**Materials provided**
○ ○ ○ ○ ○

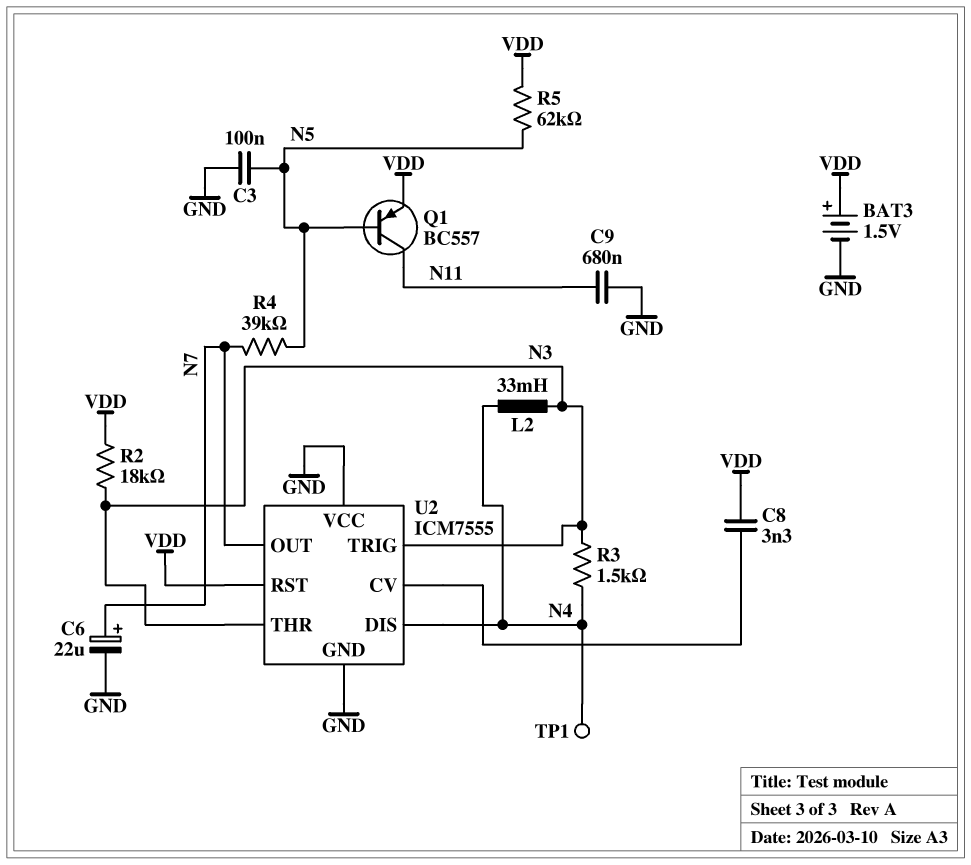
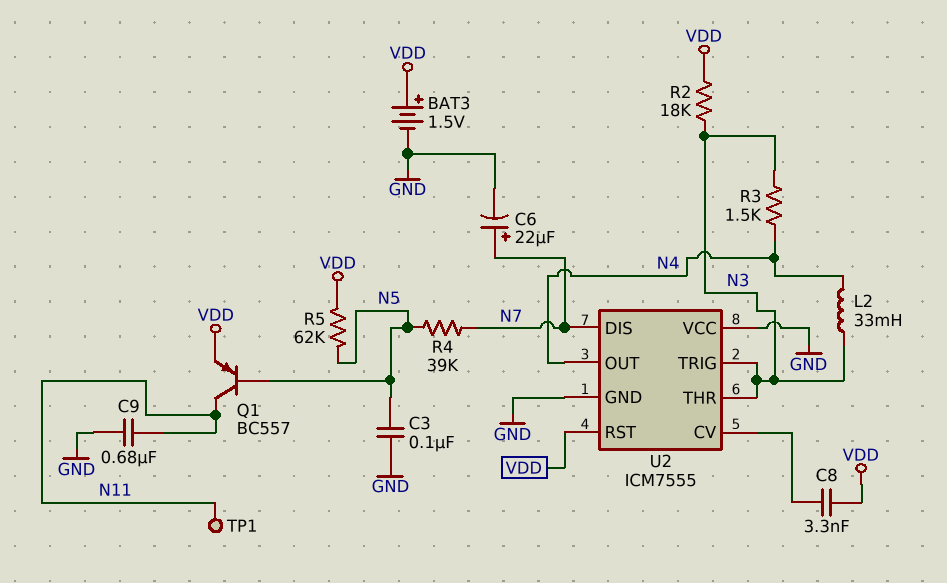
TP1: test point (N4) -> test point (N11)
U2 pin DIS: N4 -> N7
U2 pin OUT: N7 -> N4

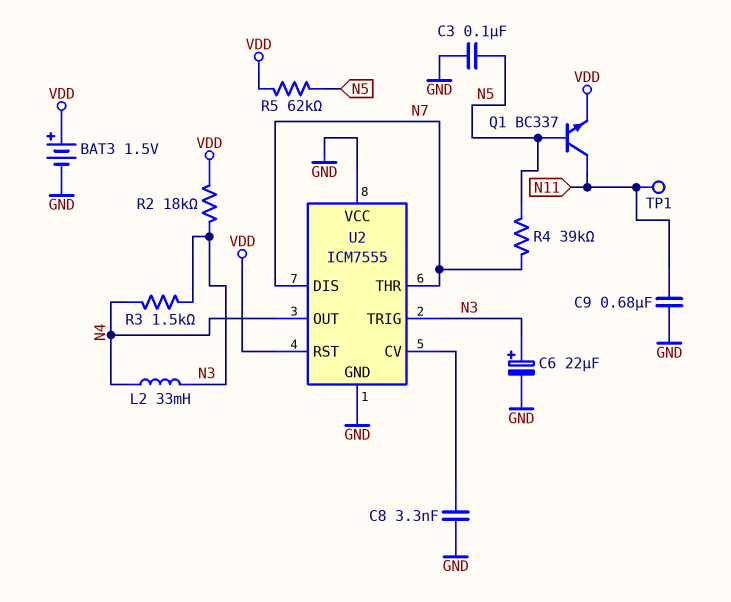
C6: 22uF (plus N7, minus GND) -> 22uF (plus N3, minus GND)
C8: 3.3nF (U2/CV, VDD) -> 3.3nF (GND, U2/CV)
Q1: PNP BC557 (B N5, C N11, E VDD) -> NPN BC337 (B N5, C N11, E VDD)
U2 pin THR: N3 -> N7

○ ○ ○ ○ ○

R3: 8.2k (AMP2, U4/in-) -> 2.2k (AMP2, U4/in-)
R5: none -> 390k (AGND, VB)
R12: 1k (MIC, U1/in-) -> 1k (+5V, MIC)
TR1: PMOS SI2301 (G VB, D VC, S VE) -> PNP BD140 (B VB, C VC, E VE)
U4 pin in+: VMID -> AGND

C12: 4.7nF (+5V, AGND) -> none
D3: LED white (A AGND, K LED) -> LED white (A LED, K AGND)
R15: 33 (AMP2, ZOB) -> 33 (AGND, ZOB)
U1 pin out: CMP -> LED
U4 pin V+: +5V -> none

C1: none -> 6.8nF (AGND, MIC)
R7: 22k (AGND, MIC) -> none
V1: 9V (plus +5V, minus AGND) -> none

○ ○ ○ ○ ○

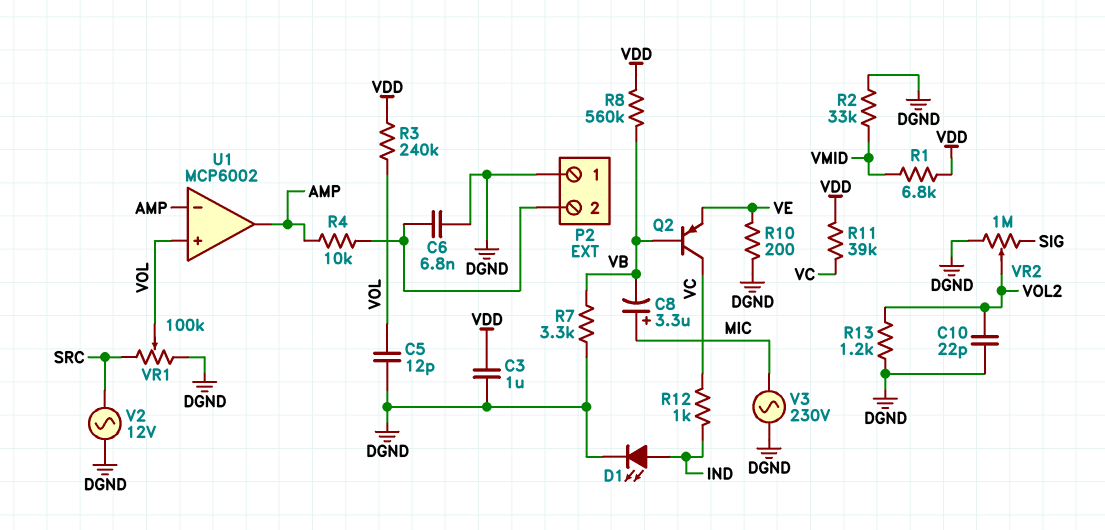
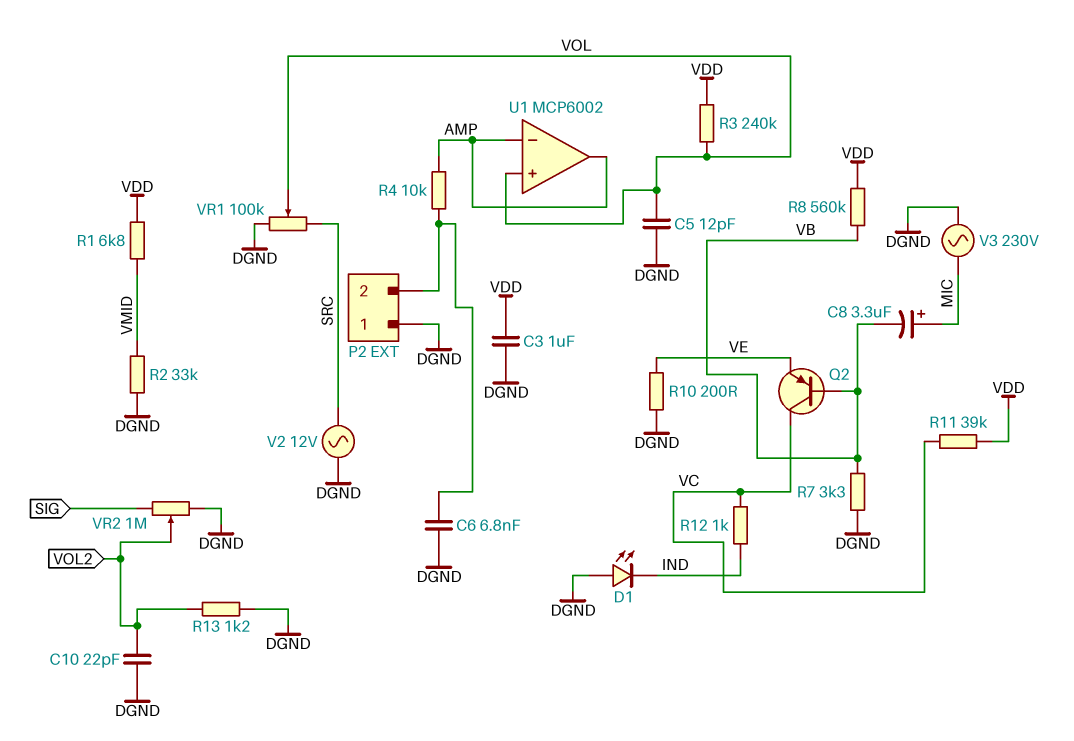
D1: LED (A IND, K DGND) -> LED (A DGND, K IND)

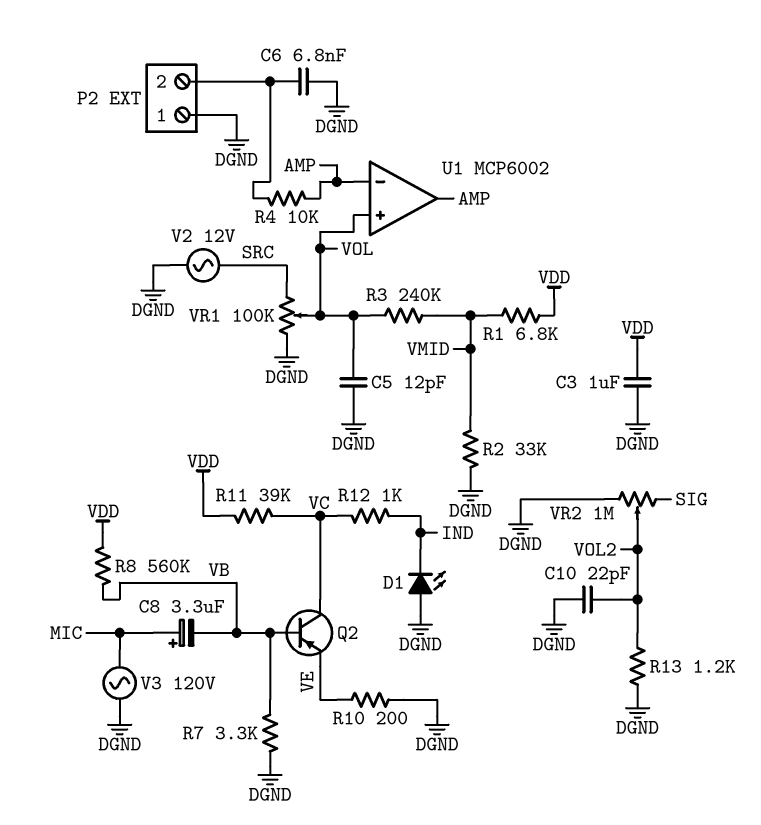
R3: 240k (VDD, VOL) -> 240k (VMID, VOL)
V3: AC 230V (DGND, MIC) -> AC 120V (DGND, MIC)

○ ○ ○ ○ ○

**What the task asks**
Could you please find every line of the listing above holding the string "none" and copy it?

**Written answer**
R5: none -> 390k (AGND, VB)
C12: 4.7nF (+5V, AGND) -> none
U4 pin V+: +5V -> none
C1: none -> 6.8nF (AGND, MIC)
R7: 22k (AGND, MIC) -> none
V1: 9V (plus +5V, minus AGND) -> none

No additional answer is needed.